▶ _PROBLEM REQUIREMENTS_:
When the line containing "(428, 340) = (621, 232): none -> green button" appears in the data below, begin copying there and stop only after the line containing "(608, 582) = (709, 517): purple".

▶ _EXTRACTED RECORDS_:
*** Block opens ***
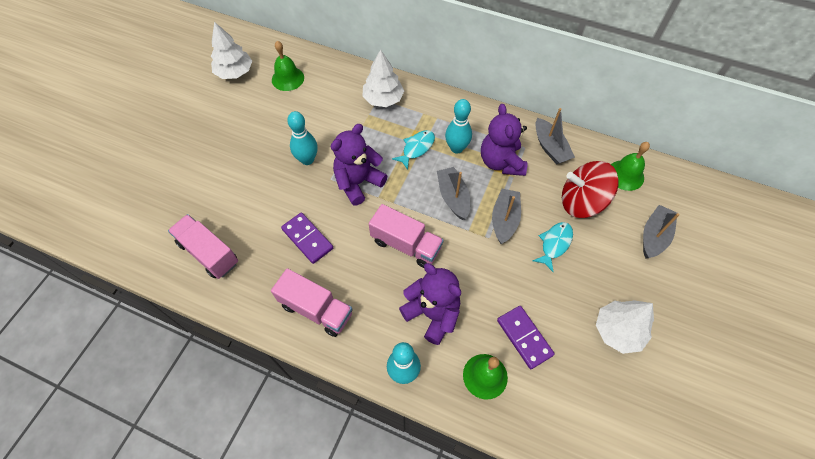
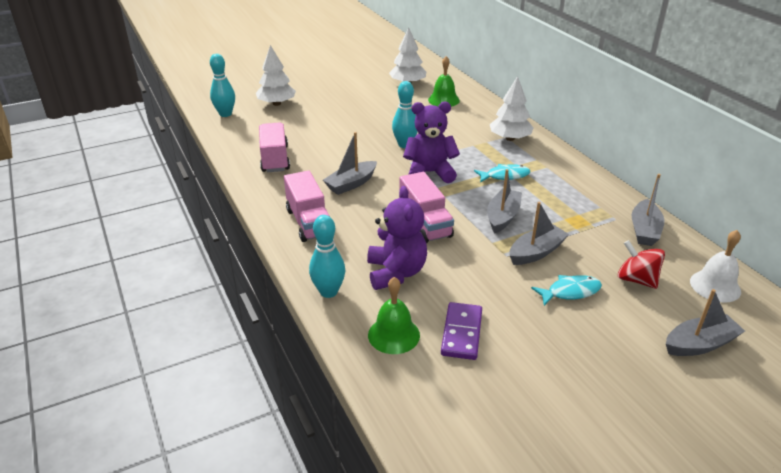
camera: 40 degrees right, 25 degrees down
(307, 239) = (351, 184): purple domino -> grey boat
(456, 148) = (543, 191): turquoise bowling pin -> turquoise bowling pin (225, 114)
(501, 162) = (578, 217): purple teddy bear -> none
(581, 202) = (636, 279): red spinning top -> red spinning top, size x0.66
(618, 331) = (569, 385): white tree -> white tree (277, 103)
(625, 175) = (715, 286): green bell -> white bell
*** Block closes ***
*** Block opens ***
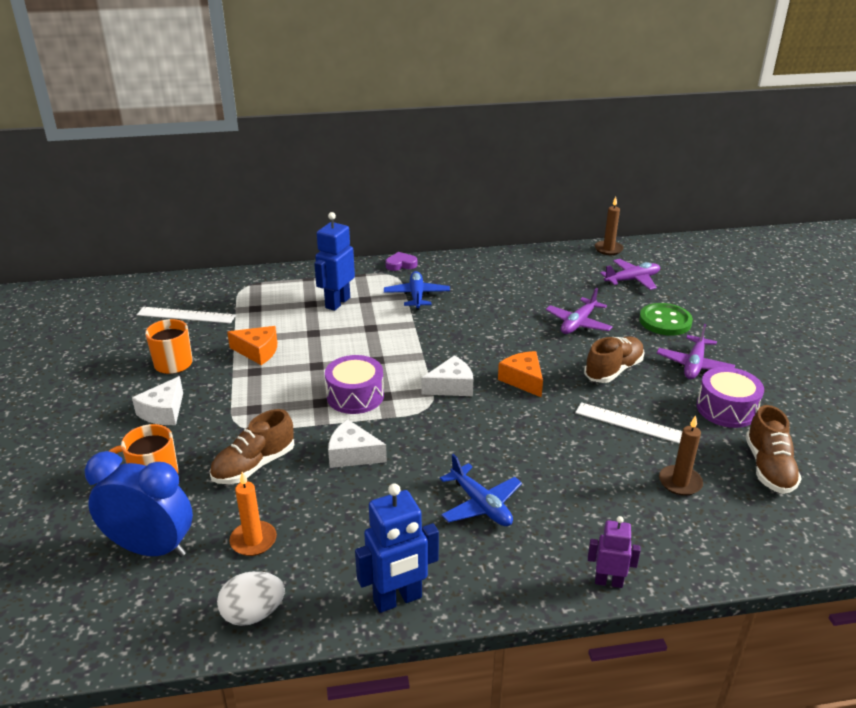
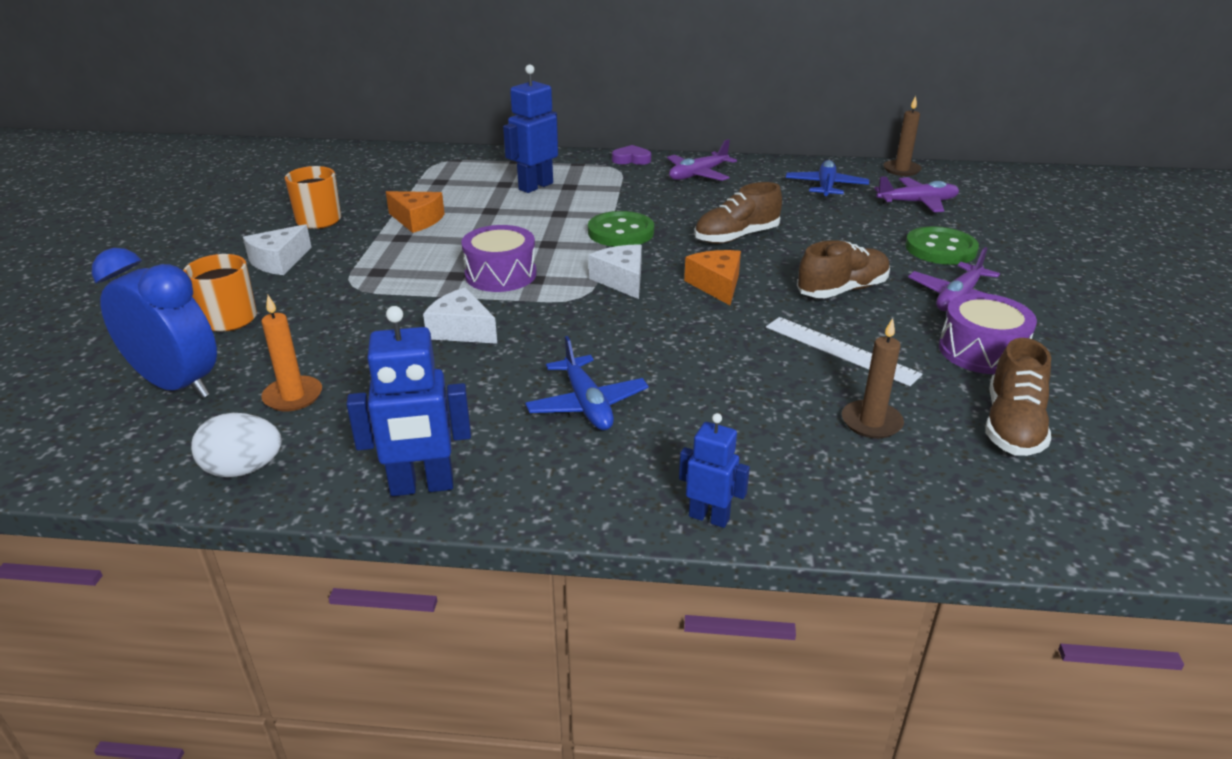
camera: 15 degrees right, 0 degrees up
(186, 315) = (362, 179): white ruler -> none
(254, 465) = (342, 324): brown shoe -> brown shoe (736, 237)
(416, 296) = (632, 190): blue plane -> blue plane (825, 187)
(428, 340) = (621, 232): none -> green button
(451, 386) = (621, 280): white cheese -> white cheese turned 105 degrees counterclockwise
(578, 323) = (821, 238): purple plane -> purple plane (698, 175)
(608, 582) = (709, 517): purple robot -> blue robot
*** Block closes ***
▶ _YOUR RESPONSE_:
(428, 340) = (621, 232): none -> green button
(451, 386) = (621, 280): white cheese -> white cheese turned 105 degrees counterclockwise
(578, 323) = (821, 238): purple plane -> purple plane (698, 175)
(608, 582) = (709, 517): purple robot -> blue robot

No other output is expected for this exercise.